▶ Task to complete
The records that follow must be transcribed exactly, each one in full.

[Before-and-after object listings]
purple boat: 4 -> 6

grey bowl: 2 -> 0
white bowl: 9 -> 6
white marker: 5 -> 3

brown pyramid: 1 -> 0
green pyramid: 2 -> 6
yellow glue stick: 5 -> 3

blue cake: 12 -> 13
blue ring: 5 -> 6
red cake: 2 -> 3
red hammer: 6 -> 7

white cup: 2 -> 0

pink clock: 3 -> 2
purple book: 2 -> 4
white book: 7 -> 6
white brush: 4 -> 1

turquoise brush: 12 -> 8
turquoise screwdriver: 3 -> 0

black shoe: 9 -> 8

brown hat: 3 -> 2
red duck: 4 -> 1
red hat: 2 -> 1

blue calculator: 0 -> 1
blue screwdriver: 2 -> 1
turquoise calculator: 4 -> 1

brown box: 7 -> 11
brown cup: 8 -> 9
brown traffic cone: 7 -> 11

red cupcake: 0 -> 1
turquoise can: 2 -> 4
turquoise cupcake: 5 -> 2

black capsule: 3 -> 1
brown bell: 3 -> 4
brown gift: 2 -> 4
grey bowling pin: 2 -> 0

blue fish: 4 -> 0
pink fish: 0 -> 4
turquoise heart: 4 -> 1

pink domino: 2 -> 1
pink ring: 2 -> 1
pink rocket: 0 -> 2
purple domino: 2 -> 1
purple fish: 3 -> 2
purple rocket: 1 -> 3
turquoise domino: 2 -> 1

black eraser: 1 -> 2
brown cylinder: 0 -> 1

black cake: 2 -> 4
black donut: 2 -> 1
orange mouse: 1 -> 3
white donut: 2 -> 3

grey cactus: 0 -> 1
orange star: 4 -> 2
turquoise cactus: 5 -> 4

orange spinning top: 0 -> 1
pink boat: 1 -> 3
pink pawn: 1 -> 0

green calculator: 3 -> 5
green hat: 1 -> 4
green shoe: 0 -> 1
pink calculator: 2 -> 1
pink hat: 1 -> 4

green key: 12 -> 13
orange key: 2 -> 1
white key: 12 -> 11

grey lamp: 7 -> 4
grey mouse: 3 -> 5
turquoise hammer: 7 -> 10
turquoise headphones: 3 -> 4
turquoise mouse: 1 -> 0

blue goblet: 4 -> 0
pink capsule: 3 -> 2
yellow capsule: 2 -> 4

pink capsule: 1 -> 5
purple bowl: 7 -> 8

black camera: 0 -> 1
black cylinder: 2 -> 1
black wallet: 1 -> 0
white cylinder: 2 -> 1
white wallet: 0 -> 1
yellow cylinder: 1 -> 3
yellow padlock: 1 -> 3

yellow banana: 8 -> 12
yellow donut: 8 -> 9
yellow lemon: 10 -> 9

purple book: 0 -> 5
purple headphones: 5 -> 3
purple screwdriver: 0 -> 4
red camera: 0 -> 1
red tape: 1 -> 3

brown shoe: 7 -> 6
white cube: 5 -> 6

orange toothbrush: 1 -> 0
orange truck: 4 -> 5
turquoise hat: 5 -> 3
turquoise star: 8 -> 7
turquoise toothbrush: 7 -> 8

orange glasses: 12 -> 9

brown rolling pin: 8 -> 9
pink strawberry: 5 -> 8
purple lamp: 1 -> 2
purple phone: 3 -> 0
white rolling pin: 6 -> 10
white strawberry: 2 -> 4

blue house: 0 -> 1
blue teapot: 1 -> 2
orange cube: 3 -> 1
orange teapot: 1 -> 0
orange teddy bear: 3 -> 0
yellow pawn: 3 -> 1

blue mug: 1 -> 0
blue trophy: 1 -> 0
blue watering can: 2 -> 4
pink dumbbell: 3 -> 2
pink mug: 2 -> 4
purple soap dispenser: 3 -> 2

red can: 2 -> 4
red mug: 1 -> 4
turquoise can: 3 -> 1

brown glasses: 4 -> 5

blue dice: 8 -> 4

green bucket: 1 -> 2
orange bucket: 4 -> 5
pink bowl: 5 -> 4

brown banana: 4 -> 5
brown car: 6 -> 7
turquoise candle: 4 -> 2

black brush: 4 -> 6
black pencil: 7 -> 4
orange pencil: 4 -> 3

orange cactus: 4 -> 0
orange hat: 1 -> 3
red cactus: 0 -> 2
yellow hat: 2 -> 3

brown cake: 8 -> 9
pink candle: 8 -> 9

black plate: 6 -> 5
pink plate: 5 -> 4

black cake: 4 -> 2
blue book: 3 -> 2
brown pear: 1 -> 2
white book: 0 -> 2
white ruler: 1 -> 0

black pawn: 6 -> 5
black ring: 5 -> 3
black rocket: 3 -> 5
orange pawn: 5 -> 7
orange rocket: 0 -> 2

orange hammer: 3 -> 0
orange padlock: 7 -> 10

▶ The answer
purple boat: 4 -> 6

grey bowl: 2 -> 0
white bowl: 9 -> 6
white marker: 5 -> 3

brown pyramid: 1 -> 0
green pyramid: 2 -> 6
yellow glue stick: 5 -> 3

blue cake: 12 -> 13
blue ring: 5 -> 6
red cake: 2 -> 3
red hammer: 6 -> 7

white cup: 2 -> 0

pink clock: 3 -> 2
purple book: 2 -> 4
white book: 7 -> 6
white brush: 4 -> 1

turquoise brush: 12 -> 8
turquoise screwdriver: 3 -> 0

black shoe: 9 -> 8

brown hat: 3 -> 2
red duck: 4 -> 1
red hat: 2 -> 1

blue calculator: 0 -> 1
blue screwdriver: 2 -> 1
turquoise calculator: 4 -> 1

brown box: 7 -> 11
brown cup: 8 -> 9
brown traffic cone: 7 -> 11

red cupcake: 0 -> 1
turquoise can: 2 -> 4
turquoise cupcake: 5 -> 2

black capsule: 3 -> 1
brown bell: 3 -> 4
brown gift: 2 -> 4
grey bowling pin: 2 -> 0

blue fish: 4 -> 0
pink fish: 0 -> 4
turquoise heart: 4 -> 1

pink domino: 2 -> 1
pink ring: 2 -> 1
pink rocket: 0 -> 2
purple domino: 2 -> 1
purple fish: 3 -> 2
purple rocket: 1 -> 3
turquoise domino: 2 -> 1

black eraser: 1 -> 2
brown cylinder: 0 -> 1

black cake: 2 -> 4
black donut: 2 -> 1
orange mouse: 1 -> 3
white donut: 2 -> 3

grey cactus: 0 -> 1
orange star: 4 -> 2
turquoise cactus: 5 -> 4

orange spinning top: 0 -> 1
pink boat: 1 -> 3
pink pawn: 1 -> 0

green calculator: 3 -> 5
green hat: 1 -> 4
green shoe: 0 -> 1
pink calculator: 2 -> 1
pink hat: 1 -> 4

green key: 12 -> 13
orange key: 2 -> 1
white key: 12 -> 11

grey lamp: 7 -> 4
grey mouse: 3 -> 5
turquoise hammer: 7 -> 10
turquoise headphones: 3 -> 4
turquoise mouse: 1 -> 0

blue goblet: 4 -> 0
pink capsule: 3 -> 2
yellow capsule: 2 -> 4

pink capsule: 1 -> 5
purple bowl: 7 -> 8

black camera: 0 -> 1
black cylinder: 2 -> 1
black wallet: 1 -> 0
white cylinder: 2 -> 1
white wallet: 0 -> 1
yellow cylinder: 1 -> 3
yellow padlock: 1 -> 3

yellow banana: 8 -> 12
yellow donut: 8 -> 9
yellow lemon: 10 -> 9

purple book: 0 -> 5
purple headphones: 5 -> 3
purple screwdriver: 0 -> 4
red camera: 0 -> 1
red tape: 1 -> 3

brown shoe: 7 -> 6
white cube: 5 -> 6

orange toothbrush: 1 -> 0
orange truck: 4 -> 5
turquoise hat: 5 -> 3
turquoise star: 8 -> 7
turquoise toothbrush: 7 -> 8

orange glasses: 12 -> 9

brown rolling pin: 8 -> 9
pink strawberry: 5 -> 8
purple lamp: 1 -> 2
purple phone: 3 -> 0
white rolling pin: 6 -> 10
white strawberry: 2 -> 4

blue house: 0 -> 1
blue teapot: 1 -> 2
orange cube: 3 -> 1
orange teapot: 1 -> 0
orange teddy bear: 3 -> 0
yellow pawn: 3 -> 1

blue mug: 1 -> 0
blue trophy: 1 -> 0
blue watering can: 2 -> 4
pink dumbbell: 3 -> 2
pink mug: 2 -> 4
purple soap dispenser: 3 -> 2

red can: 2 -> 4
red mug: 1 -> 4
turquoise can: 3 -> 1

brown glasses: 4 -> 5

blue dice: 8 -> 4

green bucket: 1 -> 2
orange bucket: 4 -> 5
pink bowl: 5 -> 4

brown banana: 4 -> 5
brown car: 6 -> 7
turquoise candle: 4 -> 2

black brush: 4 -> 6
black pencil: 7 -> 4
orange pencil: 4 -> 3

orange cactus: 4 -> 0
orange hat: 1 -> 3
red cactus: 0 -> 2
yellow hat: 2 -> 3

brown cake: 8 -> 9
pink candle: 8 -> 9

black plate: 6 -> 5
pink plate: 5 -> 4

black cake: 4 -> 2
blue book: 3 -> 2
brown pear: 1 -> 2
white book: 0 -> 2
white ruler: 1 -> 0

black pawn: 6 -> 5
black ring: 5 -> 3
black rocket: 3 -> 5
orange pawn: 5 -> 7
orange rocket: 0 -> 2

orange hammer: 3 -> 0
orange padlock: 7 -> 10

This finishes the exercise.